** RECORDS FOR THIS EXERCISE follows **

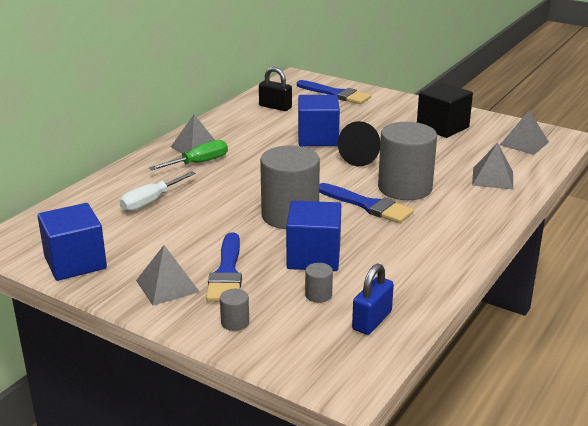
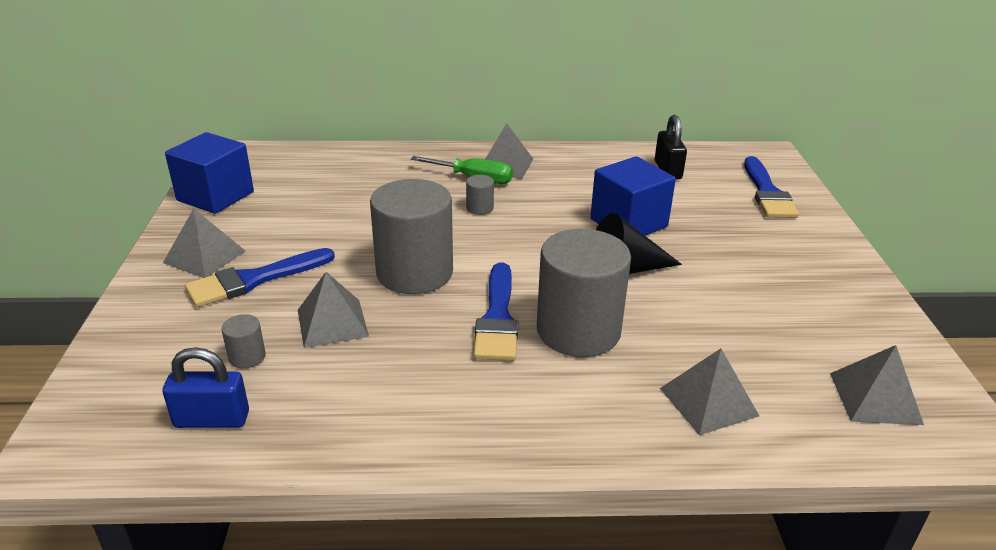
camera: 55 degrees right, 5 degrees up
(151, 201) = (364, 186): white screwdriver -> none
(235, 322) = (155, 322): grey cylinder -> grey cylinder (479, 208)
(313, 257) = (332, 323): blue cube -> grey pyramid
(442, 127) = (805, 302): black cube -> none

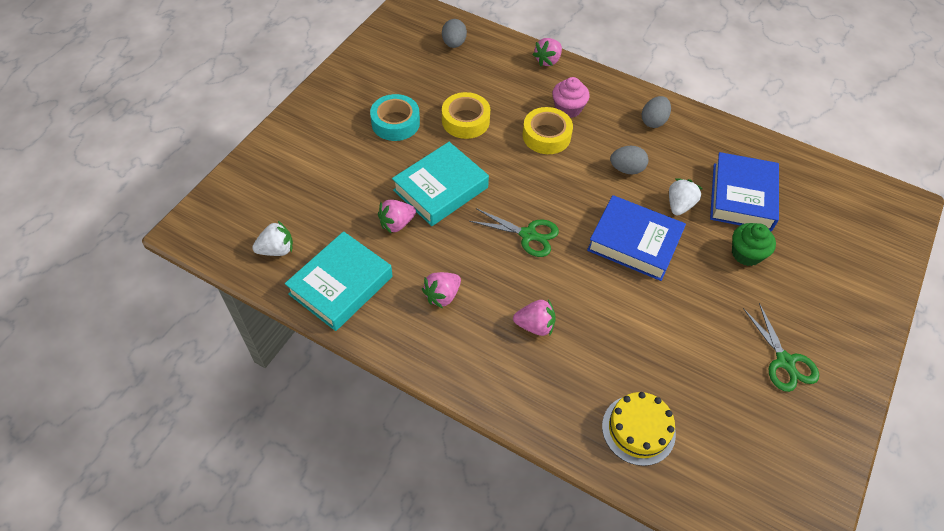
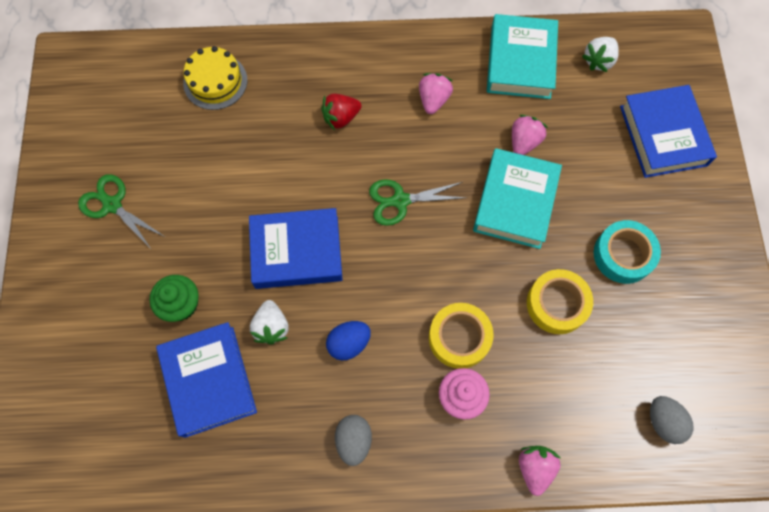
camera: 150 degrees right, 15 degrees up
(289, 172) = (663, 135): none -> blue book
(535, 325) = (341, 118): pink strawberry -> red strawberry
(626, 169) = (349, 343): grey egg -> blue egg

** End of RECORDS FOR THIS EXERCISE **

Please return a copy of each line in the entries that has the string "grey".

(235, 322) = (155, 322): grey cylinder -> grey cylinder (479, 208)
(313, 257) = (332, 323): blue cube -> grey pyramid
(626, 169) = (349, 343): grey egg -> blue egg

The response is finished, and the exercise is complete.